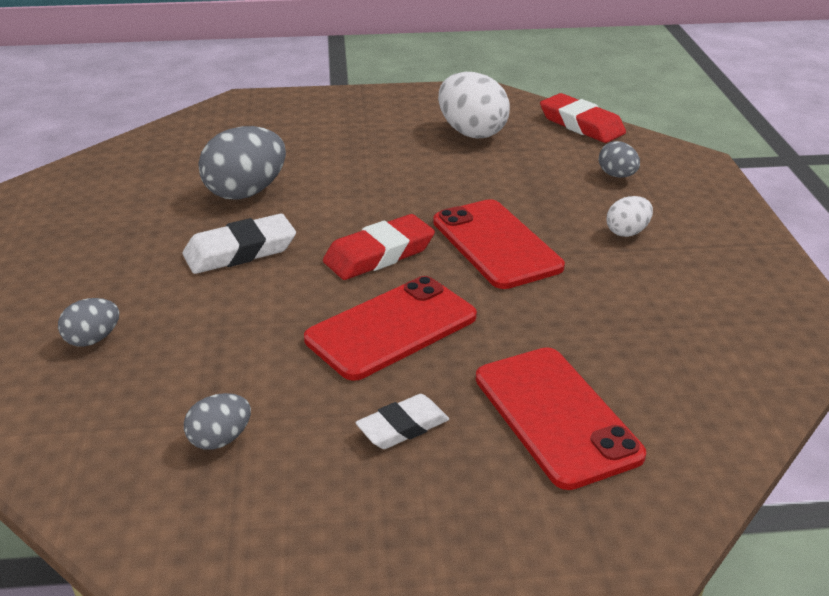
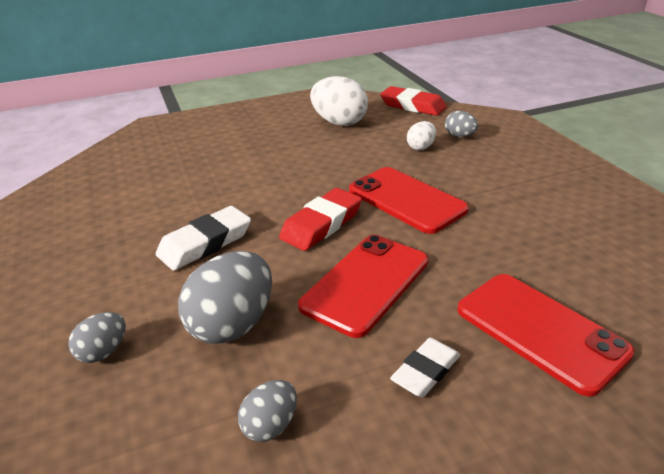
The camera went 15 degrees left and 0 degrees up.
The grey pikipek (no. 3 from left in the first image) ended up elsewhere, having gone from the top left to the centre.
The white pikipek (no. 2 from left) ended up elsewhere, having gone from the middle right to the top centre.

━━━━━━━━━━

Every line above is to be reproduced verbatim, and the pictures are to be omitted.

*TASK SOLUTION:*
The camera went 15 degrees left and 0 degrees up.
The grey pikipek (no. 3 from left in the first image) ended up elsewhere, having gone from the top left to the centre.
The white pikipek (no. 2 from left) ended up elsewhere, having gone from the middle right to the top centre.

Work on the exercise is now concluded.